→ Activity
Word for word, return the lines from the top of the listing to the line containing "red cupcake [237,184,296,250]", both ends included, and no others.

+++++

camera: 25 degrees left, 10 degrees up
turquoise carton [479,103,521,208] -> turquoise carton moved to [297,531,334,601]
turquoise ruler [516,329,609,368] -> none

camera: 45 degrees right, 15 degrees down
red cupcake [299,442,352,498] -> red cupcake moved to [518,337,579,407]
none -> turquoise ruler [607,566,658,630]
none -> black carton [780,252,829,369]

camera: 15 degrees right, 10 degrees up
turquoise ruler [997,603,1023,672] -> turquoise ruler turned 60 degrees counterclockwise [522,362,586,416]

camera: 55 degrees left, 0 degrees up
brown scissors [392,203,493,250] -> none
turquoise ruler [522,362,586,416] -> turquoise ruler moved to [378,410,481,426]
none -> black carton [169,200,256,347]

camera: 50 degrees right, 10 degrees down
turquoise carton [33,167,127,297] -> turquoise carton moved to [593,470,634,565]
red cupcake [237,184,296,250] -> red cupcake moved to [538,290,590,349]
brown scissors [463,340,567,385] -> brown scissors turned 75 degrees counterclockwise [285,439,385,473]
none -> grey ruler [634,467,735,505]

+++++

→ Response area
camera: 25 degrees left, 10 degrees up
turquoise carton [479,103,521,208] -> turquoise carton moved to [297,531,334,601]
turquoise ruler [516,329,609,368] -> none

camera: 45 degrees right, 15 degrees down
red cupcake [299,442,352,498] -> red cupcake moved to [518,337,579,407]
none -> turquoise ruler [607,566,658,630]
none -> black carton [780,252,829,369]

camera: 15 degrees right, 10 degrees up
turquoise ruler [997,603,1023,672] -> turquoise ruler turned 60 degrees counterclockwise [522,362,586,416]

camera: 55 degrees left, 0 degrees up
brown scissors [392,203,493,250] -> none
turquoise ruler [522,362,586,416] -> turquoise ruler moved to [378,410,481,426]
none -> black carton [169,200,256,347]

camera: 50 degrees right, 10 degrees down
turquoise carton [33,167,127,297] -> turquoise carton moved to [593,470,634,565]
red cupcake [237,184,296,250] -> red cupcake moved to [538,290,590,349]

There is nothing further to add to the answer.